■ Extracted material
== Segment start ==

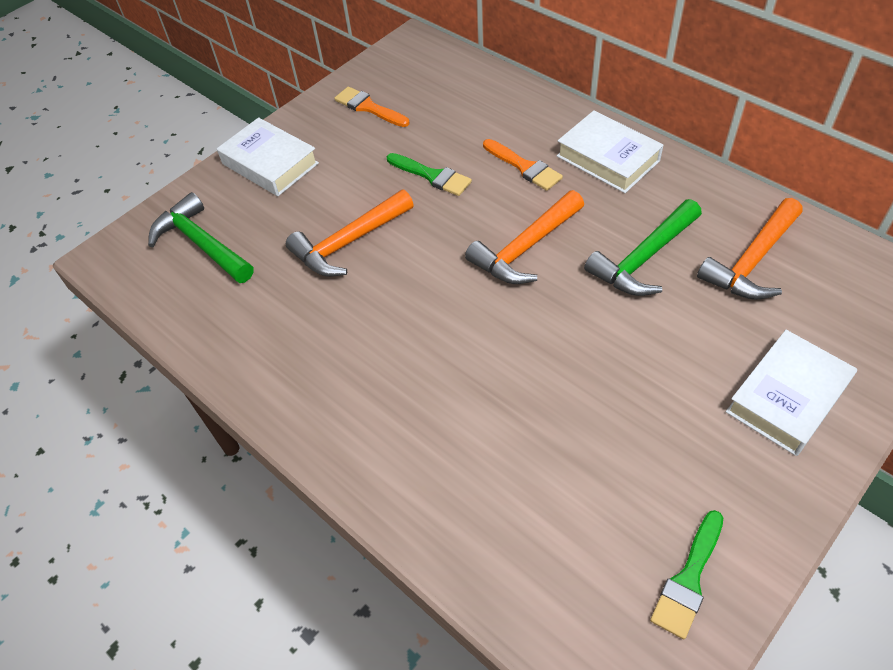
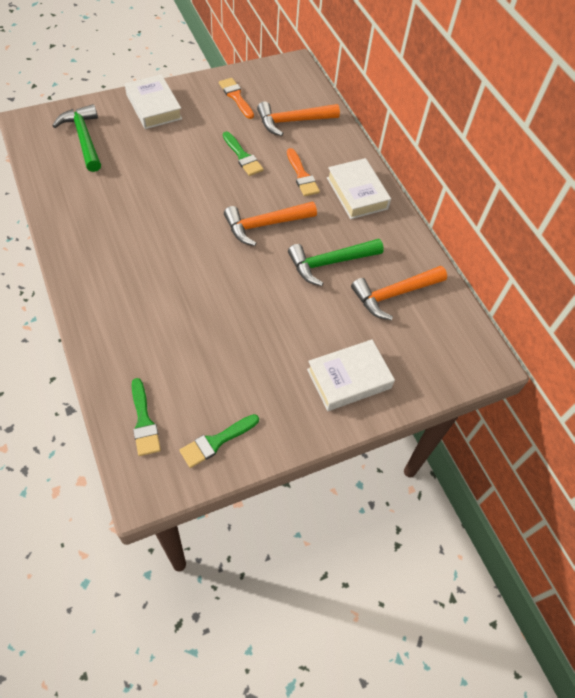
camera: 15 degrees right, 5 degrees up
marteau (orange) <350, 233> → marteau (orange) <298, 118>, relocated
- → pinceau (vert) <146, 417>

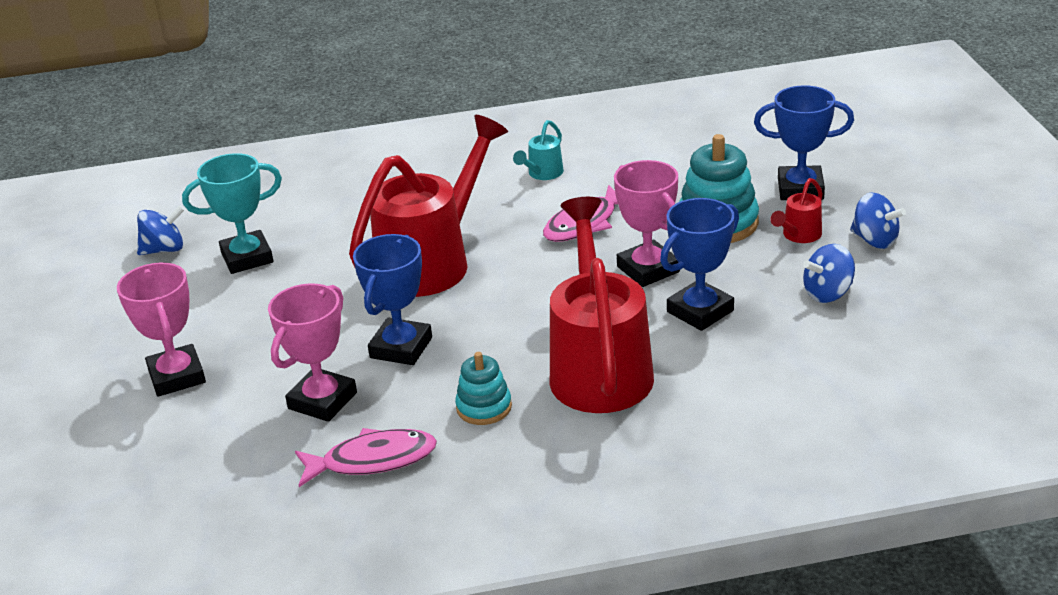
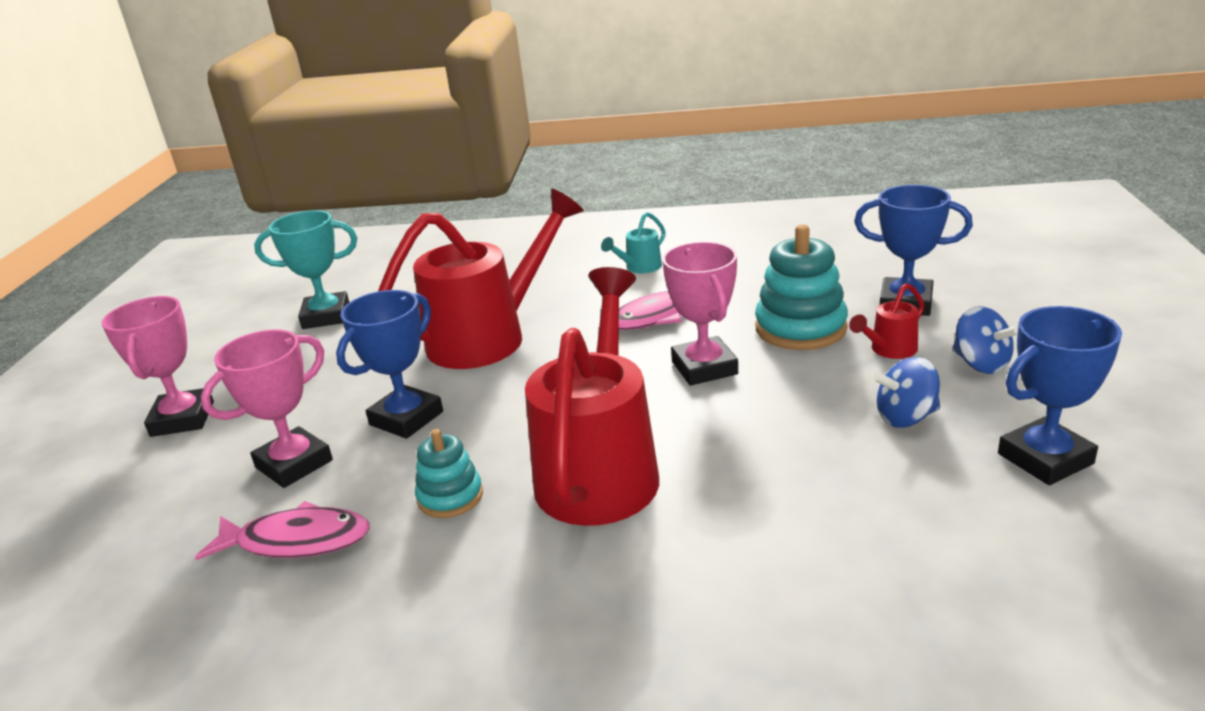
camera: 15 degrees right, 5 degrees down
toupie (bleu) <160, 230> → -
trophée (bleu) <699, 264> → trophée (bleu) <1060, 395>, relocated

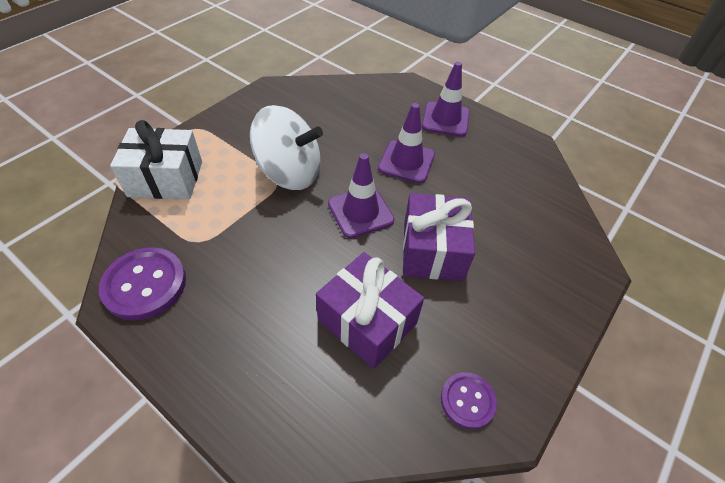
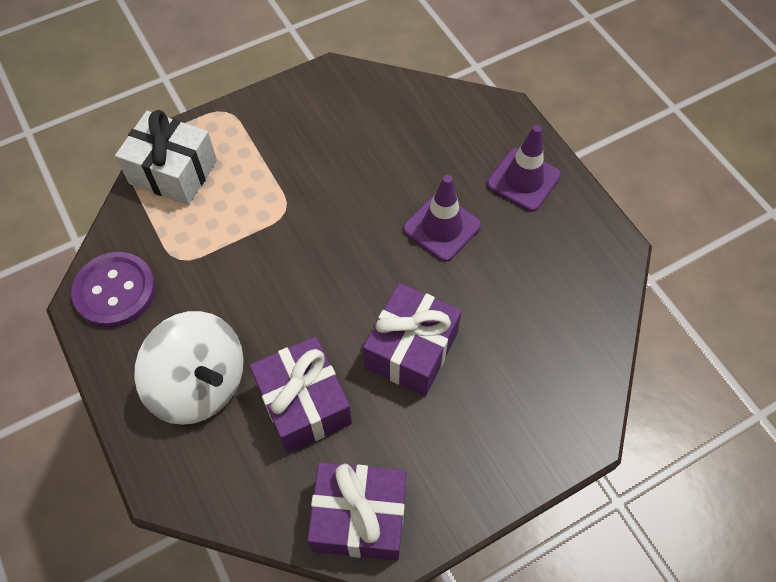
camera: 25 degrees right, 10 degrees up
toupie (blanc) <286, 147> → toupie (blanc) <189, 368>, relocated
cône de chantier (violet) <361, 195> → -
bouton (violet) <469, 401> → cadeau (violet) <357, 511>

== Segment end ==

Return all records exactly; no pictures.

■ Response area
camera: 15 degrees right, 5 degrees up
marteau (orange) <350, 233> → marteau (orange) <298, 118>, relocated
- → pinceau (vert) <146, 417>

camera: 15 degrees right, 5 degrees down
toupie (bleu) <160, 230> → -
trophée (bleu) <699, 264> → trophée (bleu) <1060, 395>, relocated

camera: 25 degrees right, 10 degrees up
toupie (blanc) <286, 147> → toupie (blanc) <189, 368>, relocated
cône de chantier (violet) <361, 195> → -
bouton (violet) <469, 401> → cadeau (violet) <357, 511>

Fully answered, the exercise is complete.